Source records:
↓↓↓
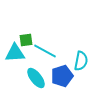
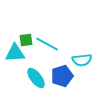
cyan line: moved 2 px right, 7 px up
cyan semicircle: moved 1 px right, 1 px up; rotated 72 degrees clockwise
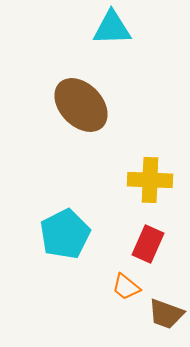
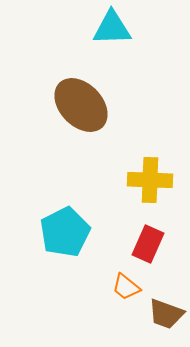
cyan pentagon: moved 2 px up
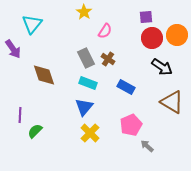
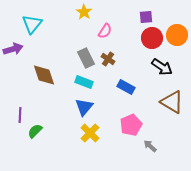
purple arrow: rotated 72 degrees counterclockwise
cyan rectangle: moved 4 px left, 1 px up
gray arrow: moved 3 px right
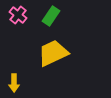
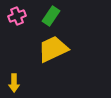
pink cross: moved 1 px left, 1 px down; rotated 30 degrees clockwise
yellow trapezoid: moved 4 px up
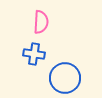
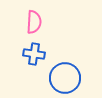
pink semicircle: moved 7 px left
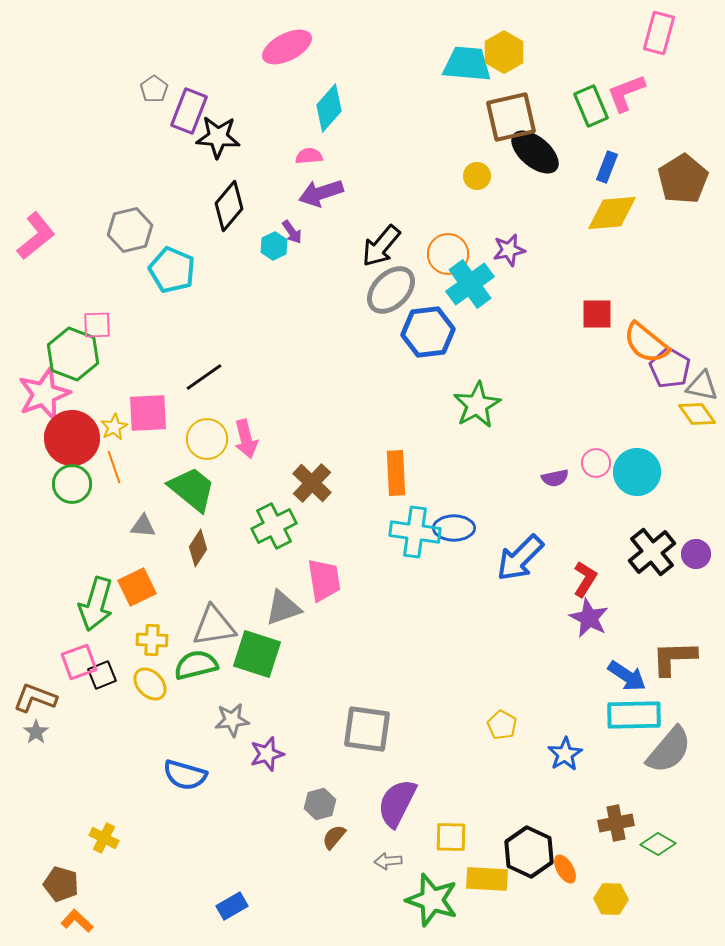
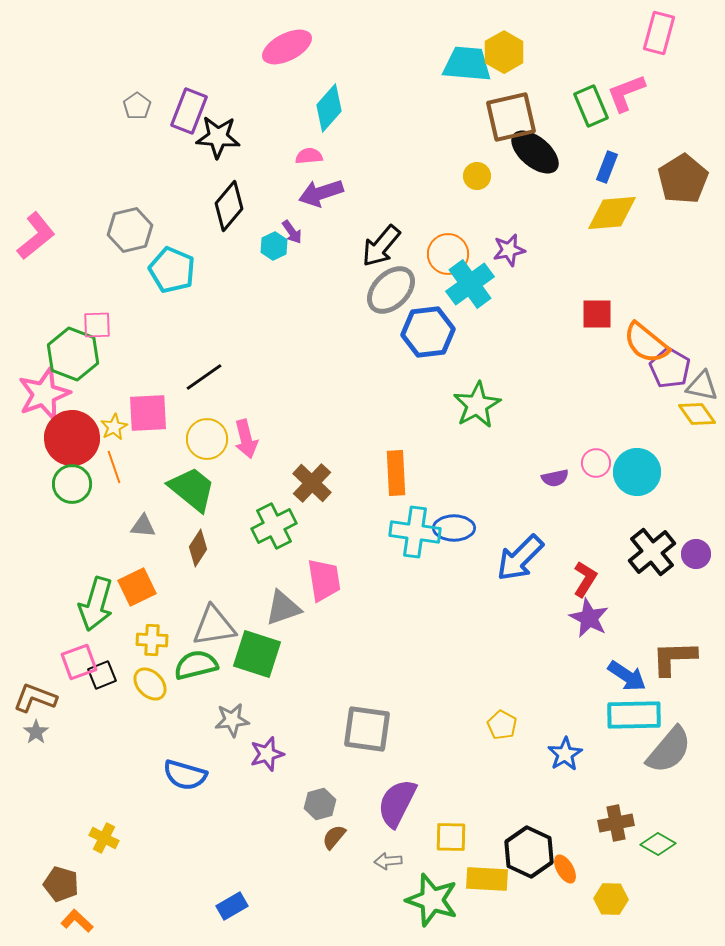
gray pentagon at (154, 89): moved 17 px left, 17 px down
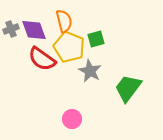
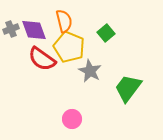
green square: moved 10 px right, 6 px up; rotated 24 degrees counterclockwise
↑↑↑
# PROBLEM TO SOLVE
The images are to be left out; every line above should be set down exactly.

# RESPONSE AREA
cyan line: moved 2 px right, 7 px up
cyan semicircle: moved 1 px right, 1 px up; rotated 72 degrees clockwise
cyan pentagon: moved 2 px up
purple arrow: rotated 72 degrees counterclockwise
cyan rectangle: moved 4 px left, 1 px up
gray arrow: moved 3 px right
pink cross: moved 1 px left, 1 px down; rotated 30 degrees clockwise
yellow trapezoid: moved 4 px up
pink semicircle: moved 7 px left
gray pentagon at (154, 89): moved 17 px left, 17 px down
green square: moved 10 px right, 6 px up; rotated 24 degrees counterclockwise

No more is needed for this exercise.